(Version difference data)
· · · · · · ·
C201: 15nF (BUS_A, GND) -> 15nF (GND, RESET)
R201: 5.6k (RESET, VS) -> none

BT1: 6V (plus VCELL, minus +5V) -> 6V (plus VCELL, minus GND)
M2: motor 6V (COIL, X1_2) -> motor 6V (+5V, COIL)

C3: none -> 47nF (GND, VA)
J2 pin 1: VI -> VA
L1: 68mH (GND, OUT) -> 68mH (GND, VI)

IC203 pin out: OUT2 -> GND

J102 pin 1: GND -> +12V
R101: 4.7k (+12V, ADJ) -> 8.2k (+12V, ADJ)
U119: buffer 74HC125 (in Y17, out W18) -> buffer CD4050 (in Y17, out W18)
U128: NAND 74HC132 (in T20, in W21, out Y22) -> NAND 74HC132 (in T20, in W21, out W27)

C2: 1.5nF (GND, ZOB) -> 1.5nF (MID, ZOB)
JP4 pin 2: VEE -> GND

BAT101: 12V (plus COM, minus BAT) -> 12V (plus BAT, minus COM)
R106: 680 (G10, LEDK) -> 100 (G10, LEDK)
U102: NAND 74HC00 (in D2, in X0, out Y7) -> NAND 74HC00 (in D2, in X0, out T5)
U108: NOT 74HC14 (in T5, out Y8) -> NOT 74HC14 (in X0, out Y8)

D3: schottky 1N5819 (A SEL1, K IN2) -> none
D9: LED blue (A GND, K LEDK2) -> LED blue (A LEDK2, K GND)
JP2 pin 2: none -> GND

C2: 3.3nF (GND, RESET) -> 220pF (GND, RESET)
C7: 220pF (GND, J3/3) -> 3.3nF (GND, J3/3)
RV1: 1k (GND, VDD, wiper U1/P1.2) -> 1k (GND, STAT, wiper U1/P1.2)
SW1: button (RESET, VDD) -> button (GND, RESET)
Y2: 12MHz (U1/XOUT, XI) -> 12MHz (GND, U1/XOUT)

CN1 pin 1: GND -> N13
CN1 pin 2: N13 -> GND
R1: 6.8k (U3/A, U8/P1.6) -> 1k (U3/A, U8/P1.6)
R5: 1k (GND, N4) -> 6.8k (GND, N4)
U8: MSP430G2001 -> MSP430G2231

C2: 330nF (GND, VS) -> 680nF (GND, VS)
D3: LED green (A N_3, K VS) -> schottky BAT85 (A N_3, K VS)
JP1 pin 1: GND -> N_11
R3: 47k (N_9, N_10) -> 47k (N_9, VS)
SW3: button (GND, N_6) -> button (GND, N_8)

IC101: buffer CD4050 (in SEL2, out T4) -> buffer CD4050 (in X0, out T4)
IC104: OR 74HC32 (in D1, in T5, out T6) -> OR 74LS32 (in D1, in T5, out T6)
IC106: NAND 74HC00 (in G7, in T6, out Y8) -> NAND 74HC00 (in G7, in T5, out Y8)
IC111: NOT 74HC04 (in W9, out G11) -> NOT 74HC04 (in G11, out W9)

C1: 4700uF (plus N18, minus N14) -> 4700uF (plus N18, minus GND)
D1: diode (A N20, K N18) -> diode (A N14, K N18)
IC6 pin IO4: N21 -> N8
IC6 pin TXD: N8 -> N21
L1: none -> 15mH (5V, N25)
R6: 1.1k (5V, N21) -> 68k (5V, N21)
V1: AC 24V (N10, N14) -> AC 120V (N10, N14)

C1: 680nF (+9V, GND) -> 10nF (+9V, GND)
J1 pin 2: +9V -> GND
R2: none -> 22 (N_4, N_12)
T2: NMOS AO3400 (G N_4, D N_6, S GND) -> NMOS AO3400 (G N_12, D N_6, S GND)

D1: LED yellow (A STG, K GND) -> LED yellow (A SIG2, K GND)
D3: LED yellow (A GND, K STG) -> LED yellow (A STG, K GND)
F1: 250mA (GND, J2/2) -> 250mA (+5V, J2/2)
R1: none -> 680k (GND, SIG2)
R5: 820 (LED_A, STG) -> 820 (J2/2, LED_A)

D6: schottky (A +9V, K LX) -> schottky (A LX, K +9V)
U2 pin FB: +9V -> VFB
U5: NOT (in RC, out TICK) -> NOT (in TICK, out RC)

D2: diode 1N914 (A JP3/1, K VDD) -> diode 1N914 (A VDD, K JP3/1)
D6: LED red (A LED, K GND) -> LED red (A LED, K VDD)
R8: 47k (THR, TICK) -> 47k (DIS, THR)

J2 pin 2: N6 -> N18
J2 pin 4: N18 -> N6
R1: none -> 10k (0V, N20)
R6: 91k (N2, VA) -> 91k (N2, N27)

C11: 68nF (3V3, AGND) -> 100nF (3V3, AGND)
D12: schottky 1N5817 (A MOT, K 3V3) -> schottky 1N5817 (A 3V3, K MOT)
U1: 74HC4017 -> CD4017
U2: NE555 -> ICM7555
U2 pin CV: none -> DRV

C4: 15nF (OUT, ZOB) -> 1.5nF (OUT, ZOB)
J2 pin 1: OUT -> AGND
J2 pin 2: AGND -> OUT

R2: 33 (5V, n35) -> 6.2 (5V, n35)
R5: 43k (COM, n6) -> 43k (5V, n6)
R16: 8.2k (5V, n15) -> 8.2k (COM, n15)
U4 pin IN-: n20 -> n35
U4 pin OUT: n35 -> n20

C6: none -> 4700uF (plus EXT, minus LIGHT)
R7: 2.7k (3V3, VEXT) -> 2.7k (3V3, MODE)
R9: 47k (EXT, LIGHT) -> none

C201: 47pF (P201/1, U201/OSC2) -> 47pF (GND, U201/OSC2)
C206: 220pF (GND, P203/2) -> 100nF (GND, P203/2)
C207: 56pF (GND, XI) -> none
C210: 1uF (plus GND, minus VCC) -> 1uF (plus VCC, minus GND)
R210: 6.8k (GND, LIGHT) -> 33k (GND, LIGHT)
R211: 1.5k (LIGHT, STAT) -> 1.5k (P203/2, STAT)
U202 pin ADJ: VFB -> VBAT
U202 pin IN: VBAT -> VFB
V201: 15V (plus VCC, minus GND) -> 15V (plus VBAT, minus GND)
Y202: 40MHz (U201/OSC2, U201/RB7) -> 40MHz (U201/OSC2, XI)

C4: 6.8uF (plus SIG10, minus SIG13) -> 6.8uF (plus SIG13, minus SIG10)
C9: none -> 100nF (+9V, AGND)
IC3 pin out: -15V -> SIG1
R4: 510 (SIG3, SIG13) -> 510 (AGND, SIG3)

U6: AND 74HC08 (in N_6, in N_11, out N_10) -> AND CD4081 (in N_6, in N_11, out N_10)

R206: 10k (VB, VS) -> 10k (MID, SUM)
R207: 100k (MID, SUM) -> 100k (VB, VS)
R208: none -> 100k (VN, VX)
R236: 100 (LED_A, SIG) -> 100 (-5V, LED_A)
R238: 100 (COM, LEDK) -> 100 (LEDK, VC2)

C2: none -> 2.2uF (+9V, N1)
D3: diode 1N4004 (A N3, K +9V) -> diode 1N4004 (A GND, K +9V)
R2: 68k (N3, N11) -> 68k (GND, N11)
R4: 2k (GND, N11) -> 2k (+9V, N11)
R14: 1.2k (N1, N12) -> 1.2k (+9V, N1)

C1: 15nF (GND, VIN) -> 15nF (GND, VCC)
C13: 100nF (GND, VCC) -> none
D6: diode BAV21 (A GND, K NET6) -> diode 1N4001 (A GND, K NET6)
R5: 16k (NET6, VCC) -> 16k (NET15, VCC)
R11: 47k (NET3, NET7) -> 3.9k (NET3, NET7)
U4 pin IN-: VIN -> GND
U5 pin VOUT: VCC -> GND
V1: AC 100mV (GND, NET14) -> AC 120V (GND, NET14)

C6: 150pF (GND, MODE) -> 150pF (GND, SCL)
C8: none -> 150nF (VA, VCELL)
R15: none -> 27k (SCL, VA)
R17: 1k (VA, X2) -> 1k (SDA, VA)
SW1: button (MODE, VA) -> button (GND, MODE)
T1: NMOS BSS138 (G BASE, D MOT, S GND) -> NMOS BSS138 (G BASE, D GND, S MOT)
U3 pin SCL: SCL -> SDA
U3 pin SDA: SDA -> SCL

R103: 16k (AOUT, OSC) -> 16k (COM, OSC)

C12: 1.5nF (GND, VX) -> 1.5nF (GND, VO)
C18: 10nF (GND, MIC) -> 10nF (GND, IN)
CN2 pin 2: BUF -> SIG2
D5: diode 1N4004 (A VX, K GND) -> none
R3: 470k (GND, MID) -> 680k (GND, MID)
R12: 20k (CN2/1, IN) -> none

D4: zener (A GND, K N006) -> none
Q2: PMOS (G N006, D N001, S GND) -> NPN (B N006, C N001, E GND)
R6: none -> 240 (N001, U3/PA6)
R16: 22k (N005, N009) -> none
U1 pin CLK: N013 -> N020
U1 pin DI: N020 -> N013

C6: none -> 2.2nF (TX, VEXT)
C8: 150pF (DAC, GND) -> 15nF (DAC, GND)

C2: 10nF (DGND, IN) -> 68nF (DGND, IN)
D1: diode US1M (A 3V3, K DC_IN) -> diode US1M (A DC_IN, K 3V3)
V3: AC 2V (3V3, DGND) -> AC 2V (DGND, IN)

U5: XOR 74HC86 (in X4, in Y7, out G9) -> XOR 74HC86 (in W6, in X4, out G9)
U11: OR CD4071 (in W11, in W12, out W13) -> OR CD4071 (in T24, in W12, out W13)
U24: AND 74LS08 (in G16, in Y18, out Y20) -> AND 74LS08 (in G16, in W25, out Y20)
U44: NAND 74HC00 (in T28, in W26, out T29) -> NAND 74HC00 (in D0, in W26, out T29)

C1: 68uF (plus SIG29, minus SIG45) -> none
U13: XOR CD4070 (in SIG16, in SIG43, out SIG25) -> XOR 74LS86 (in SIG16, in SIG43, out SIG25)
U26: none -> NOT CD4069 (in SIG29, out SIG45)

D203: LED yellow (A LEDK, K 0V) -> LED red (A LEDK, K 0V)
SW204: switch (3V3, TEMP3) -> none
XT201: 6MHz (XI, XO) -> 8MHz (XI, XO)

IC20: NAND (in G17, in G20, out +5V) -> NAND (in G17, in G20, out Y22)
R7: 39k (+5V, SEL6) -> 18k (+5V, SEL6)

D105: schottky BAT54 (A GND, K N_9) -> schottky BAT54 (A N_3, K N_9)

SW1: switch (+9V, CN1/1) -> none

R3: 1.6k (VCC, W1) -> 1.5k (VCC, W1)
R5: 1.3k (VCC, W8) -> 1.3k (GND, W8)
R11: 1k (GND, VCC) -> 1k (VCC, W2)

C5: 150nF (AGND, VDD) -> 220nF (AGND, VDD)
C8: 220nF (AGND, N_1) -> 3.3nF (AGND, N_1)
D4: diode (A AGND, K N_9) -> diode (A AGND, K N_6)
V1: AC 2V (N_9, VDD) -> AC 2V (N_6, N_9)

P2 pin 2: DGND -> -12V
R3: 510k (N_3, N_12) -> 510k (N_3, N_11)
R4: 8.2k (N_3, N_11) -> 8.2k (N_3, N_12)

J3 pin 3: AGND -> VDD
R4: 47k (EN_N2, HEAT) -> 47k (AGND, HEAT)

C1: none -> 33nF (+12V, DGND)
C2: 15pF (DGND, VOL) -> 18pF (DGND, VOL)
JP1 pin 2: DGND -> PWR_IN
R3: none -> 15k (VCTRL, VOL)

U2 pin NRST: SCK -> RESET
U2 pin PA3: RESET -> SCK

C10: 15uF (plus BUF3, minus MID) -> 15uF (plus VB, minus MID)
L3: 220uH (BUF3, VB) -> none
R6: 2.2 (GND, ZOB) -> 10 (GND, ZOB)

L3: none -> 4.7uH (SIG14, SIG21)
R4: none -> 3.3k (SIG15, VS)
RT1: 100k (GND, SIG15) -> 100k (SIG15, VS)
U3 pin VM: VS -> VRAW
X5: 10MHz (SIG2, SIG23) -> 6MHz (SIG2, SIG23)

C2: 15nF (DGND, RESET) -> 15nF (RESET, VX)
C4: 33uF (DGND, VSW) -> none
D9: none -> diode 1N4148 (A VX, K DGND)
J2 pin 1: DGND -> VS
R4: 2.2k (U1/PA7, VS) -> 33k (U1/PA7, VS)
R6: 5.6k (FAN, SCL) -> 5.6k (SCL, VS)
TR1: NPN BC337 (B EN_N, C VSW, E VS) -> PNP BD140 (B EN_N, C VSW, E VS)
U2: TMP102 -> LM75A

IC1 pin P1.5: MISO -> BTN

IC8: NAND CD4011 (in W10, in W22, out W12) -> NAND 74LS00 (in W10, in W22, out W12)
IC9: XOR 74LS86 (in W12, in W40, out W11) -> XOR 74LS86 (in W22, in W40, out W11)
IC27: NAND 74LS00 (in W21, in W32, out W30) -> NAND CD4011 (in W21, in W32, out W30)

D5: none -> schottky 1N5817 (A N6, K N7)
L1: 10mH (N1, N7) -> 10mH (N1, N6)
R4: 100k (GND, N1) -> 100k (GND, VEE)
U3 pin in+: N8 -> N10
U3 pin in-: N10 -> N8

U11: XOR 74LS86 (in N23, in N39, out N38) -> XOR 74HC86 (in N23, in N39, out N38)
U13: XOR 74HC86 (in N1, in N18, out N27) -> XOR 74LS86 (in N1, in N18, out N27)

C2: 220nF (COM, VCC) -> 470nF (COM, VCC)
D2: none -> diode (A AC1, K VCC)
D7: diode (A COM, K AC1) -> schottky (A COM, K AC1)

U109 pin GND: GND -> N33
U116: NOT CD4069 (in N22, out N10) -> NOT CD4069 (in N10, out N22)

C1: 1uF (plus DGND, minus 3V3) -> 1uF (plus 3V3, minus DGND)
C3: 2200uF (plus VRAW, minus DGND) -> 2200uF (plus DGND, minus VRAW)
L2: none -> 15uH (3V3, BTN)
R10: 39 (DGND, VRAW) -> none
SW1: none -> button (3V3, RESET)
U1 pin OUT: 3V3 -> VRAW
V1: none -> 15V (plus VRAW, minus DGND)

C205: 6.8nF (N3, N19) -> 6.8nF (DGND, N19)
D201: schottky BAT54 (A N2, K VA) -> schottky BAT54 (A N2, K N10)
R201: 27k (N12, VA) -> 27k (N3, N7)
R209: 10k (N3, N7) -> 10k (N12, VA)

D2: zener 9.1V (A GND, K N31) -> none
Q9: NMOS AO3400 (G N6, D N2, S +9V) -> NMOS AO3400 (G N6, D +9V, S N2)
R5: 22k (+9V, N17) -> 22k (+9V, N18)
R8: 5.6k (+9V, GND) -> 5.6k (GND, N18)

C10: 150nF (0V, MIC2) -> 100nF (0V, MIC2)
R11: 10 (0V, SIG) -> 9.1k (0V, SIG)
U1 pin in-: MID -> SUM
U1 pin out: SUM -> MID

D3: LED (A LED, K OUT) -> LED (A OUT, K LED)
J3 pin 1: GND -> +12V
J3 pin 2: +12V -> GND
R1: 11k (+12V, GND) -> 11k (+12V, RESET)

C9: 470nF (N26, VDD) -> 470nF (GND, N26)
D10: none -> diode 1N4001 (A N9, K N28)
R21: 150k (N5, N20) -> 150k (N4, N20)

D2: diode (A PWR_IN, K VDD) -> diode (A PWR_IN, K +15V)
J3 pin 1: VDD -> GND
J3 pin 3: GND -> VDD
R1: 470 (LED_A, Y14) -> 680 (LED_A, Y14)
· · · · · · ·
▸ HOW TO COMPLETE THIS TASK
Return, word for word, the lines of the data above from the line with "U1 pin CLK: N013 -> N020" through the line with "U26: none -> NOT CD4069 (in SIG29, out SIG45)", inclusive.

▸ RESPONSE TO THE TASK
U1 pin CLK: N013 -> N020
U1 pin DI: N020 -> N013

C6: none -> 2.2nF (TX, VEXT)
C8: 150pF (DAC, GND) -> 15nF (DAC, GND)

C2: 10nF (DGND, IN) -> 68nF (DGND, IN)
D1: diode US1M (A 3V3, K DC_IN) -> diode US1M (A DC_IN, K 3V3)
V3: AC 2V (3V3, DGND) -> AC 2V (DGND, IN)

U5: XOR 74HC86 (in X4, in Y7, out G9) -> XOR 74HC86 (in W6, in X4, out G9)
U11: OR CD4071 (in W11, in W12, out W13) -> OR CD4071 (in T24, in W12, out W13)
U24: AND 74LS08 (in G16, in Y18, out Y20) -> AND 74LS08 (in G16, in W25, out Y20)
U44: NAND 74HC00 (in T28, in W26, out T29) -> NAND 74HC00 (in D0, in W26, out T29)

C1: 68uF (plus SIG29, minus SIG45) -> none
U13: XOR CD4070 (in SIG16, in SIG43, out SIG25) -> XOR 74LS86 (in SIG16, in SIG43, out SIG25)
U26: none -> NOT CD4069 (in SIG29, out SIG45)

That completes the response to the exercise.